TASK BRIEF
Only the lines below from the one containing "(425, 184) = (520, 398): brown" to the one containing "camera: 50 degrees right, 5 degrees down" should be repeated, both included and unchanged.

|---|

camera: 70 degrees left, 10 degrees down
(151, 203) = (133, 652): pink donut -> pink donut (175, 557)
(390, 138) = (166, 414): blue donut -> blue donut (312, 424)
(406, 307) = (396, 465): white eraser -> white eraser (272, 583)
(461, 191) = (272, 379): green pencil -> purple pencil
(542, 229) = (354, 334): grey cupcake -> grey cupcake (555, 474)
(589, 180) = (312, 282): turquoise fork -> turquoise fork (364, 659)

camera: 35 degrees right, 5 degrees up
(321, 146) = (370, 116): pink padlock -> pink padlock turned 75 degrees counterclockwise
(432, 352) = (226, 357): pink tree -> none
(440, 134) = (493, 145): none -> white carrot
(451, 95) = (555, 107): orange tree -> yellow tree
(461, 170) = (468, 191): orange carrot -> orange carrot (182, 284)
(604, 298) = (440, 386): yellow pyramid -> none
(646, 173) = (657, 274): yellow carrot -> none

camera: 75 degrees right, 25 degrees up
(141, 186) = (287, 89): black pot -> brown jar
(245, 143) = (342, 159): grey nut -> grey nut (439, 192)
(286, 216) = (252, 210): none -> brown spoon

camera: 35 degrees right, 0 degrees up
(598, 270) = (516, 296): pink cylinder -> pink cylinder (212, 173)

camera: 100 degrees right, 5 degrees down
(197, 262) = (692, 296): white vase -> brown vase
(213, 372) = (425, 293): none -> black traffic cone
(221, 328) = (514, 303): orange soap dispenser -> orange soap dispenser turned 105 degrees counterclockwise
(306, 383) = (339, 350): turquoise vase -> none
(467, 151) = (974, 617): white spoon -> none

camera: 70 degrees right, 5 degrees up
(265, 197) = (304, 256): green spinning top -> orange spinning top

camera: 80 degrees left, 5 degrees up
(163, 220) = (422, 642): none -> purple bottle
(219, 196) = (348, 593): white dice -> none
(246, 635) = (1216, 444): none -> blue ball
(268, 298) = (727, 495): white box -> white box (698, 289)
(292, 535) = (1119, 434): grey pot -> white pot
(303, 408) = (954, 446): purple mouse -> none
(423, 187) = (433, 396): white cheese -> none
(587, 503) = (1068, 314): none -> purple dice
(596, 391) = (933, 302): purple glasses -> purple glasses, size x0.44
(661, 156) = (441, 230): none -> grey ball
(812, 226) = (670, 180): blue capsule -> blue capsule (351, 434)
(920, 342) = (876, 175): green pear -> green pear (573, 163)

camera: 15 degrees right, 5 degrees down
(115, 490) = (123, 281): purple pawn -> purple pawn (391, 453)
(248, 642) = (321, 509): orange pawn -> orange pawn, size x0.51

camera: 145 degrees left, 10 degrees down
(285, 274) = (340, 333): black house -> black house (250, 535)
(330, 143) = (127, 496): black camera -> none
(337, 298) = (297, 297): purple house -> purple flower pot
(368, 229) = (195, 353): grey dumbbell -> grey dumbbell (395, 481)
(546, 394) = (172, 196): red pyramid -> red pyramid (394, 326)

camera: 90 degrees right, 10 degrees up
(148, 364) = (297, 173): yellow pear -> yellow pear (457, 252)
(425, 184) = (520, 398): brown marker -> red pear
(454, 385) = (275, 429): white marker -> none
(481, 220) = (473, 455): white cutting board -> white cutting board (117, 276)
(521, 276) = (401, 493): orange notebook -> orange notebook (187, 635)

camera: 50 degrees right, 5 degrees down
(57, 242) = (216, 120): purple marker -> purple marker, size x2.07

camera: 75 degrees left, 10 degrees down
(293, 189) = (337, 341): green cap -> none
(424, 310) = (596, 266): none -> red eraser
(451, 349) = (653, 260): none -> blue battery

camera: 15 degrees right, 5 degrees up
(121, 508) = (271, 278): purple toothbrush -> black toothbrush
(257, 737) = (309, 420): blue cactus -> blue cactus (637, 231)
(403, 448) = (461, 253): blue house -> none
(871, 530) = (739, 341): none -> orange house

|---|

RESPONSE TO THE TASK
(425, 184) = (520, 398): brown marker -> red pear
(454, 385) = (275, 429): white marker -> none
(481, 220) = (473, 455): white cutting board -> white cutting board (117, 276)
(521, 276) = (401, 493): orange notebook -> orange notebook (187, 635)

camera: 50 degrees right, 5 degrees down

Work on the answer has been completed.